Exercise requirements: Report how many lines of the material contain the string "major", treating uppercase and lowercase as different. Give only the number.

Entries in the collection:
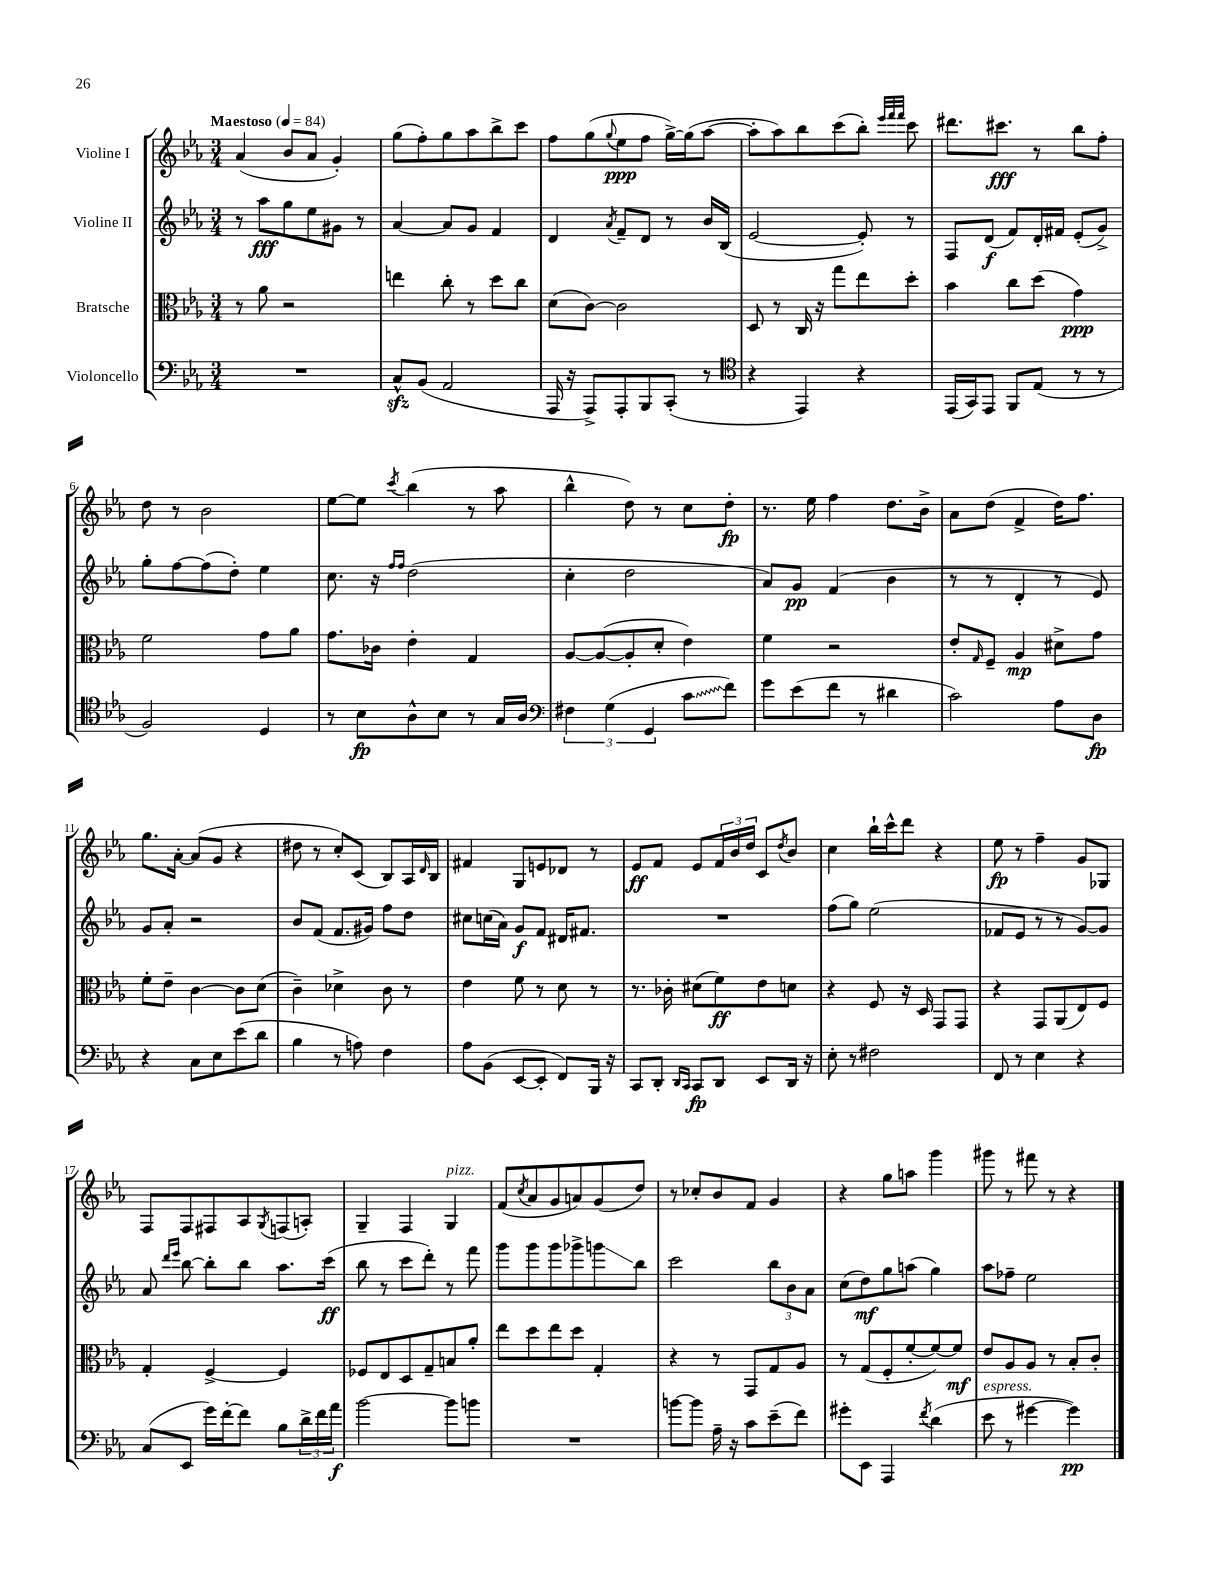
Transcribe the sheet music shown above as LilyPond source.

<<
\new StaffGroup <<
\new Staff = "s0" \with { instrumentName = "Violine I" } {
    \clef treble \key ees \major \numericTimeSignature \time 3/4 \tempo "Maestoso" 4 = 84
    aes'4( bes'8 aes'8 g'4-.) |
    g''8( f''8-.) g''8 aes''8 bes''8-> c'''8 |
    f''8 g''8( \appoggiatura { g''8 } ees''8\ppp f''8 g''16~->) g''16( aes''8~ |
    aes''8-. aes''8) bes''8 c'''8( bes''8-.) \grace { ees'''32 f'''32 f'''32 } c'''8 |
    dis'''8. cis'''8.\fff r8 bes''8 f''8-. |
    d''8 r8 bes'2 |
    ees''8~ ees''8 \acciaccatura { c'''8 } bes''4( r8 aes''8 |
    bes''4-^ d''8) r8 c''8 d''8-.\fp |
    r8. ees''16 f''4 d''8. bes'16-> |
    aes'8 d''8( f'4-> d''16) f''8. |
    g''8. aes'16~-. aes'8( g'8 r4 |
    dis''8 r8 c''8-.) c'8( bes8) aes16 \grace { d'16 } bes16 |
    fis'4 g8 e'8 des'8 r8 |
    ees'8\ff f'8 ees'8 \tuplet 3/2 { f'16 bes'16 d''16 } c'8 \acciaccatura { d''8 } bes'8 |
    c''4 bes''16-! c'''16-^ d'''8 r4 |
    ees''8\fp r8 f''4-- g'8 ges8 |
    f8 f8 fis8 aes8 \acciaccatura { g8 } f8( a8-.) |
    g4-- f4 g4^\markup { \italic "pizz." } |
    f'8( \acciaccatura { c''8 } aes'8 g'8 a'8) g'8( d''8) |
    r8 ces''8-. bes'8 f'8 g'4 |
    r4 g''8 a''8 g'''4 |
    gis'''8 r8 fis'''8 r8 r4 \bar "|." |
}
\new Staff = "s1" \with { instrumentName = "Violine II" } {
    \clef treble \key ees \major \numericTimeSignature \time 3/4
    r8 aes''8\fff g''8 ees''8 gis'8 r8 |
    aes'4~ aes'8 g'8 f'4 |
    d'4 \acciaccatura { aes'8 } f'8-- d'8 r8 bes'16 bes16( |
    ees'2~ ees'8-.) r8 |
    f8 d'8\f( f'8) d'16-. fis'16 ees'8-.( g'8->) |
    g''8-. f''8~ f''8( d''8-.) ees''4 |
    c''8. r16 \grace { f''16 f''16 } d''2( |
    c''4-. d''2 |
    aes'8) g'8\pp f'4( bes'4 |
    r8 r8 d'4-. r8 ees'8) |
    g'8 aes'8-. r2 |
    bes'8 f'8( f'8. gis'16) f''8 d''8 |
    cis''8 c''16( aes'16) g'8\f f'8 dis'16 fis'8. |
    R2. |
    f''8( g''8) ees''2( |
    fes'8 ees'8 r8 r8 g'8~) g'8 |
    aes'8 \grace { d'''16 ees'''16 } bes''8~ bes''8-. bes''8 aes''8. c'''16\ff( |
    bes''8 r8 c'''8 d'''8-.) r8 f'''8 |
    g'''8 g'''8 g'''8 ges'''8-> g'''8\glissando bes''8 |
    c'''2 \tuplet 3/2 { bes''8 bes'8 aes'8 } |
    c''8( d''8\mf) g''8 a''8( g''4) |
    aes''8 fes''8-- ees''2 \bar "|." |
}
\new Staff = "s2" \with { instrumentName = "Bratsche" } {
    \clef alto \key ees \major \numericTimeSignature \time 3/4
    r8 aes'8 r2 |
    e''4 c''8-. r8 d''8 c''8 |
    d'8( c'8~) c'2 |
    d8 r8 c16 r16 g''8 ees''8 d''8-. |
    bes'4 c''8 d''8( g'4\ppp) |
    f'2 g'8 aes'8 |
    g'8. ces'16 ees'4-. g4 |
    aes8~ aes8~( aes8-. d'8-. ees'4) |
    f'4 r2 |
    ees'8-. \grace { g16 } f8-- aes4\mp dis'8-> g'8 |
    f'8-. ees'8-- c'4~ c'8 d'8( |
    c'4--) des'4-> c'8 r8 |
    ees'4 f'8 r8 d'8 r8 |
    r8. ces'16-. dis'8( f'8\ff) ees'8 d'8 |
    r4 f8 r16 d16 g,8 g,8 |
    r4 g,8 aes,8( ees8) f8 |
    g4-. f4~-> f4 |
    fes8 ees8 d8 g8-- b8 aes'8-. |
    ees''8 d''8 ees''8 d''8 g4-. |
    r4 r8 g,8 g8 aes8 |
    r8 g8( f8-. f'8~-. f'8~) f'8\mf |
    ees'8 aes8 aes8 r8 bes8-. c'8-. \bar "|." |
}
\new Staff = "s3" \with { instrumentName = "Violoncello" } {
    \clef bass \key ees \major \numericTimeSignature \time 3/4
    R2. |
    c8-^\sfz bes,8( aes,2 |
    aes,,16 r16 aes,,8->) aes,,8-. bes,,8 c,8-.( r8 |
    \clef tenor r4 ees,4) r4 |
    ees,16( g,16) ees,8 f,8 ees8( r8 r8 |
    f2) d4 |
    r8 bes8\fp aes8-^ bes8 r8 g16 aes16 |
    \clef bass \tuplet 3/2 { fis4 g4( g,4 } \once \override Glissando.style = #'zigzag c'8\glissando f'8) |
    g'8 ees'8( f'8 r8 dis'4 |
    c'2) aes8 d8\fp |
    r4 c8 ees8 ees'8( d'8 |
    bes4 r8 a8) f4 |
    aes8 bes,8( ees,8~ ees,8-. f,8) bes,,16 r16 |
    c,8 d,8-. \grace { d,16 c,16 } c,8\fp d,8 ees,8 d,16 r16 |
    ees8-. r8 fis2 |
    f,8 r8 ees4 r4 |
    c8( ees,8 g'16) f'16~-. f'8 bes8 \tuplet 3/2 { d'16-> f'16 aes'16\f } |
    bes'2~ bes'8 b'8 |
    R2. |
    b'8~ b'8 aes16-- r16 c'8 ees'8--( f'8) |
    gis'8-. ees,8 aes,,4 \acciaccatura { f'8 } d'4( |
    ees'8^\markup { \italic "espress." } r8 gis'4~ gis'4\pp) \bar "|." |
}
>>
>>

Answer to the exercise: 4